- **TASK**:
Transcribe all of the entries, matching each one exactly.

- **RECORDS SHOWN**:

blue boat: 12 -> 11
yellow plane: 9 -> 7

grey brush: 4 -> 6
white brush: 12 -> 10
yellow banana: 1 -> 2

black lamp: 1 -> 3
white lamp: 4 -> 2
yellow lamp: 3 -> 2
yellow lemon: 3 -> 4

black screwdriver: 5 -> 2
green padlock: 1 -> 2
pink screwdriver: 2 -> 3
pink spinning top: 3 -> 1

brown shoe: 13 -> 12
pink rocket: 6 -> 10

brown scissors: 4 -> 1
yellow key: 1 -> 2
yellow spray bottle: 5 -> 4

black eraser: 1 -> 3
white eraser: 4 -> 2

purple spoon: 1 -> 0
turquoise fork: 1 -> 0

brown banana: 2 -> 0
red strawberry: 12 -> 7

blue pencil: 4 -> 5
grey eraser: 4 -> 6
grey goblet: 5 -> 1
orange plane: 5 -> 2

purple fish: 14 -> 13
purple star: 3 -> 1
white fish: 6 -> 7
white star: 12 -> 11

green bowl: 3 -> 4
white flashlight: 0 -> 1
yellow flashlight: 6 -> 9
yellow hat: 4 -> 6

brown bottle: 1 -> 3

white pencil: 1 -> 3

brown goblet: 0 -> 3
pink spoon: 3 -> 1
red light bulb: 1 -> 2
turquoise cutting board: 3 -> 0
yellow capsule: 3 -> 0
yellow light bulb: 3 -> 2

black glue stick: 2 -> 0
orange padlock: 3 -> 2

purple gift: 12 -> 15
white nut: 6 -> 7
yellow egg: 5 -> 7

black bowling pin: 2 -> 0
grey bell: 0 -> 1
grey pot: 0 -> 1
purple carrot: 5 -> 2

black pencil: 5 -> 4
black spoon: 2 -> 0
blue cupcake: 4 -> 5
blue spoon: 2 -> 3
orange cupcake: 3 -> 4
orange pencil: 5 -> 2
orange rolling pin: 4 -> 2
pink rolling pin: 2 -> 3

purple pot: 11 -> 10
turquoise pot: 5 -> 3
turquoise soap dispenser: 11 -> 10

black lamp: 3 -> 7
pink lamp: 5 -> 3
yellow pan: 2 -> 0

- **TASK RESPONSE**:
blue boat: 12 -> 11
yellow plane: 9 -> 7

grey brush: 4 -> 6
white brush: 12 -> 10
yellow banana: 1 -> 2

black lamp: 1 -> 3
white lamp: 4 -> 2
yellow lamp: 3 -> 2
yellow lemon: 3 -> 4

black screwdriver: 5 -> 2
green padlock: 1 -> 2
pink screwdriver: 2 -> 3
pink spinning top: 3 -> 1

brown shoe: 13 -> 12
pink rocket: 6 -> 10

brown scissors: 4 -> 1
yellow key: 1 -> 2
yellow spray bottle: 5 -> 4

black eraser: 1 -> 3
white eraser: 4 -> 2

purple spoon: 1 -> 0
turquoise fork: 1 -> 0

brown banana: 2 -> 0
red strawberry: 12 -> 7

blue pencil: 4 -> 5
grey eraser: 4 -> 6
grey goblet: 5 -> 1
orange plane: 5 -> 2

purple fish: 14 -> 13
purple star: 3 -> 1
white fish: 6 -> 7
white star: 12 -> 11

green bowl: 3 -> 4
white flashlight: 0 -> 1
yellow flashlight: 6 -> 9
yellow hat: 4 -> 6

brown bottle: 1 -> 3

white pencil: 1 -> 3

brown goblet: 0 -> 3
pink spoon: 3 -> 1
red light bulb: 1 -> 2
turquoise cutting board: 3 -> 0
yellow capsule: 3 -> 0
yellow light bulb: 3 -> 2

black glue stick: 2 -> 0
orange padlock: 3 -> 2

purple gift: 12 -> 15
white nut: 6 -> 7
yellow egg: 5 -> 7

black bowling pin: 2 -> 0
grey bell: 0 -> 1
grey pot: 0 -> 1
purple carrot: 5 -> 2

black pencil: 5 -> 4
black spoon: 2 -> 0
blue cupcake: 4 -> 5
blue spoon: 2 -> 3
orange cupcake: 3 -> 4
orange pencil: 5 -> 2
orange rolling pin: 4 -> 2
pink rolling pin: 2 -> 3

purple pot: 11 -> 10
turquoise pot: 5 -> 3
turquoise soap dispenser: 11 -> 10

black lamp: 3 -> 7
pink lamp: 5 -> 3
yellow pan: 2 -> 0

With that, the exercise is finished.